[Structured diff data]

* * *

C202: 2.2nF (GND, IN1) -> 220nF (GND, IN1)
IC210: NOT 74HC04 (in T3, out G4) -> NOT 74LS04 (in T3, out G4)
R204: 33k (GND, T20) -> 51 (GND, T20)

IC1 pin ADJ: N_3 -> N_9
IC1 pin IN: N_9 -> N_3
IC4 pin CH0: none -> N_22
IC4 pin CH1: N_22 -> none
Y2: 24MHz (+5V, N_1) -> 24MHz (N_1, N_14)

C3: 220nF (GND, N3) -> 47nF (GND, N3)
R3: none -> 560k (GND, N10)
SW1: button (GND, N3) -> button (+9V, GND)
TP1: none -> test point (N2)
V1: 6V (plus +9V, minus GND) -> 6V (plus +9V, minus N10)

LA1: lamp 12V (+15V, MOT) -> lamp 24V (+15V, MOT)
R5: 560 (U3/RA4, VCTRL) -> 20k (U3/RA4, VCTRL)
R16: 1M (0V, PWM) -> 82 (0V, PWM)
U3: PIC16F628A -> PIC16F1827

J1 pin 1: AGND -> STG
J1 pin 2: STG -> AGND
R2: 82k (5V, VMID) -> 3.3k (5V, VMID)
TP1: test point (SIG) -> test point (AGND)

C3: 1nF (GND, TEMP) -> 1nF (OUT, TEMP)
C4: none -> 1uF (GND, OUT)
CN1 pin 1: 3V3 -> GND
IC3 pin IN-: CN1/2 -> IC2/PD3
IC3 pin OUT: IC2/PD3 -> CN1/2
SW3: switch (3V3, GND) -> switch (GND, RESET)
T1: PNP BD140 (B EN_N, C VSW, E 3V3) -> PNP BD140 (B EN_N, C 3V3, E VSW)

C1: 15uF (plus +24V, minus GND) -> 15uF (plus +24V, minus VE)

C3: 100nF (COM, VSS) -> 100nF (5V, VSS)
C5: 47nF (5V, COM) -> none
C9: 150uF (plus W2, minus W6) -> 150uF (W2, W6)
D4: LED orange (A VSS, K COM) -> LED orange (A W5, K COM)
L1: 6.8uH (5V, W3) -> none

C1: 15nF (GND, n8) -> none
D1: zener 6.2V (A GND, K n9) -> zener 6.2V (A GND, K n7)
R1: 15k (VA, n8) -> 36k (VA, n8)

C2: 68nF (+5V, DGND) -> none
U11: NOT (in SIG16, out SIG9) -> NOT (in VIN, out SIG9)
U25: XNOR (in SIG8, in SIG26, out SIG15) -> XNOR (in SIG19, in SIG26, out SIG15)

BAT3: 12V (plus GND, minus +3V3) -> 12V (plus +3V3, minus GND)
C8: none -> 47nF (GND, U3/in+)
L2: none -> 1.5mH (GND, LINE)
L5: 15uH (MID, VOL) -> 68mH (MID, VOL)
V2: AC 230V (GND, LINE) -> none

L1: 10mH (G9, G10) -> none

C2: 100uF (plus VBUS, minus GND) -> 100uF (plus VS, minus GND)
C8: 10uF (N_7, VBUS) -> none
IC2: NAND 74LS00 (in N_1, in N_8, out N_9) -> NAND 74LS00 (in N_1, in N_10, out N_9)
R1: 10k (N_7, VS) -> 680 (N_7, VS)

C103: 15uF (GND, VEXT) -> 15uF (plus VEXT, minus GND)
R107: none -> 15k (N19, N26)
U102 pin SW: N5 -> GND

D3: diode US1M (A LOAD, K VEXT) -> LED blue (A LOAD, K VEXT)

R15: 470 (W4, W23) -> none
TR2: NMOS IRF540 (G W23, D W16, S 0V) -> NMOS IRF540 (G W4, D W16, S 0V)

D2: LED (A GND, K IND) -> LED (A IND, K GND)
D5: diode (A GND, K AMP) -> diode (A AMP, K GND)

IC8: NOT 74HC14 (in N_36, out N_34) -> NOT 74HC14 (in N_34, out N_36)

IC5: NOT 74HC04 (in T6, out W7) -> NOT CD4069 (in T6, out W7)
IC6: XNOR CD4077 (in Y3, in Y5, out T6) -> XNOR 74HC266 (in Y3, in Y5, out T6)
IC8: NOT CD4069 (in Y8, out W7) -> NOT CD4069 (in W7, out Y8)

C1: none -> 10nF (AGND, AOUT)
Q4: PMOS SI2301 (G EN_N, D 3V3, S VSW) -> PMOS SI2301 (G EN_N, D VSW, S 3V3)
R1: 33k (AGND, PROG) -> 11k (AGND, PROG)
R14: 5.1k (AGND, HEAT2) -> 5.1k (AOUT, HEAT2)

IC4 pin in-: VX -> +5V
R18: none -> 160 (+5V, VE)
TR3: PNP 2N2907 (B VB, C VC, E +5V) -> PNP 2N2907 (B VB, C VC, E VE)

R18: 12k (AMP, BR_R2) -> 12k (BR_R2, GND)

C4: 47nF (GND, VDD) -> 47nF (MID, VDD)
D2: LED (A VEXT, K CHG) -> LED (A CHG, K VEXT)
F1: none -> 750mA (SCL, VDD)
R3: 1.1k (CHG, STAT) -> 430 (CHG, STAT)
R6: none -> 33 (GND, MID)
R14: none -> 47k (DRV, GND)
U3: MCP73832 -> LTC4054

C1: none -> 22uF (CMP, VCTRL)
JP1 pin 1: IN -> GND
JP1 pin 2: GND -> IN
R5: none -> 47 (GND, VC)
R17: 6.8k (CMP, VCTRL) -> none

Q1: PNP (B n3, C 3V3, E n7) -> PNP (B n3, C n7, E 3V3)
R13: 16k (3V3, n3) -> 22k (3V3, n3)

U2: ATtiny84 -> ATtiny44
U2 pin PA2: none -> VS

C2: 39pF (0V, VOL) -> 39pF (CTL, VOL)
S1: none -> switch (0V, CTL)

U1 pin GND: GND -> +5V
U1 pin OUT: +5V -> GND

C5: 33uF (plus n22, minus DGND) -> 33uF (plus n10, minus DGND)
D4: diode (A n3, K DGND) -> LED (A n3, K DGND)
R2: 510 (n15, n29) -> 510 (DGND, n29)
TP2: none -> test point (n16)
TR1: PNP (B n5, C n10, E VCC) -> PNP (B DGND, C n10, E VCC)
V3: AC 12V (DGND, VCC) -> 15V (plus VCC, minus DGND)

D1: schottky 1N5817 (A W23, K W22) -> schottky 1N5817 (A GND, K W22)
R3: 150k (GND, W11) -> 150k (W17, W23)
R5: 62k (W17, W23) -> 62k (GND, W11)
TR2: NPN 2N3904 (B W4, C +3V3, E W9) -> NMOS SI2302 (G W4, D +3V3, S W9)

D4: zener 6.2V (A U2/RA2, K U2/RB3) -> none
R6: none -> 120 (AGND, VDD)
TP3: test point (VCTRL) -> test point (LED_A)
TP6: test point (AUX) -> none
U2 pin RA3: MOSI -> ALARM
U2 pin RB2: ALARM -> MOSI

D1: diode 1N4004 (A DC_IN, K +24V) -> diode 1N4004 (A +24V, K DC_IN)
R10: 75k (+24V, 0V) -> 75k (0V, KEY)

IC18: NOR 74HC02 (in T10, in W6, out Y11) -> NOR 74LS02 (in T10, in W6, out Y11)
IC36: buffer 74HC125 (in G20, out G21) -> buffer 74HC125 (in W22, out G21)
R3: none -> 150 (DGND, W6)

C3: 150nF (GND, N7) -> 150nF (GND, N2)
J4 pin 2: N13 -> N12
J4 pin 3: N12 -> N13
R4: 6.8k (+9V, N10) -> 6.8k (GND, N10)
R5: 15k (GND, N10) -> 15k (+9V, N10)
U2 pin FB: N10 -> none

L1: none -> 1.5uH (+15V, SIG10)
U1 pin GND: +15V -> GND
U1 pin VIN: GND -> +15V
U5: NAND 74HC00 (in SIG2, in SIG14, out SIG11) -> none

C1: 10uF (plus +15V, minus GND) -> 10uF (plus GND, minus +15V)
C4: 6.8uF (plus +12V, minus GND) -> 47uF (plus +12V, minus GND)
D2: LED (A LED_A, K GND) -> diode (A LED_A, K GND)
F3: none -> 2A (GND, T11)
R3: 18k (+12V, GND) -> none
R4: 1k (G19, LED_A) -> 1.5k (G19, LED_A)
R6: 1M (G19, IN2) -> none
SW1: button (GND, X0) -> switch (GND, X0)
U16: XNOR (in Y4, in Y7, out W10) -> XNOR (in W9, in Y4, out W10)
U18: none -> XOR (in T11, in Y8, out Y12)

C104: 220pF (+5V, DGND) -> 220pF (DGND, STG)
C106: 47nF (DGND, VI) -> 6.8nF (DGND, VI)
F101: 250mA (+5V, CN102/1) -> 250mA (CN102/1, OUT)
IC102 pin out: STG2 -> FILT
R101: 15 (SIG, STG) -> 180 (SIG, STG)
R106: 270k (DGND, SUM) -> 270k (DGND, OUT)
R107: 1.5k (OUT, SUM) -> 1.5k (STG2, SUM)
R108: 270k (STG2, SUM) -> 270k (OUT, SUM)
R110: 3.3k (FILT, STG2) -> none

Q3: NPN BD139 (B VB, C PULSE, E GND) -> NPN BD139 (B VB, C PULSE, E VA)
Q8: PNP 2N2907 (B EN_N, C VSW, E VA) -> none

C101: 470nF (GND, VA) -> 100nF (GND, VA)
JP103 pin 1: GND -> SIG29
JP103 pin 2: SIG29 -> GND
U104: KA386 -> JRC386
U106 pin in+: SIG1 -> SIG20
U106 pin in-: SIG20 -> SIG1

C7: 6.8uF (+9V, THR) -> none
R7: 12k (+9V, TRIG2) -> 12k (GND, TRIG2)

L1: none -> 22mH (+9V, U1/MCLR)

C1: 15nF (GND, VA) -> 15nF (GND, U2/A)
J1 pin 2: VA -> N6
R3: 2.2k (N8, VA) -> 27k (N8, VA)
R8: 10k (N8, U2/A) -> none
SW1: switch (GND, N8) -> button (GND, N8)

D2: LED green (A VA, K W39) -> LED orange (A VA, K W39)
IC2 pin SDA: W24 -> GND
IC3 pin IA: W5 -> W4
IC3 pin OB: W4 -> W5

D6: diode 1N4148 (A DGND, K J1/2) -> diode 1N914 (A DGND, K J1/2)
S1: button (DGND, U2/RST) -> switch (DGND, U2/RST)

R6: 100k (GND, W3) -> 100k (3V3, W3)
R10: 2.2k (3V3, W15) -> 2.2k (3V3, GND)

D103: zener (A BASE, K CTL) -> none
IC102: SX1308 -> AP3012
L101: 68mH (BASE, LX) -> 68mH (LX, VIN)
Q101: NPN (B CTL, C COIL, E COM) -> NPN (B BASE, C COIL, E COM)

* * *

**Prompt:**
Up to and including the line that contains "TP1: none -> test point (N2)", restate word for word every line of the entries, starting from the first.

**Finished task:**
C202: 2.2nF (GND, IN1) -> 220nF (GND, IN1)
IC210: NOT 74HC04 (in T3, out G4) -> NOT 74LS04 (in T3, out G4)
R204: 33k (GND, T20) -> 51 (GND, T20)

IC1 pin ADJ: N_3 -> N_9
IC1 pin IN: N_9 -> N_3
IC4 pin CH0: none -> N_22
IC4 pin CH1: N_22 -> none
Y2: 24MHz (+5V, N_1) -> 24MHz (N_1, N_14)

C3: 220nF (GND, N3) -> 47nF (GND, N3)
R3: none -> 560k (GND, N10)
SW1: button (GND, N3) -> button (+9V, GND)
TP1: none -> test point (N2)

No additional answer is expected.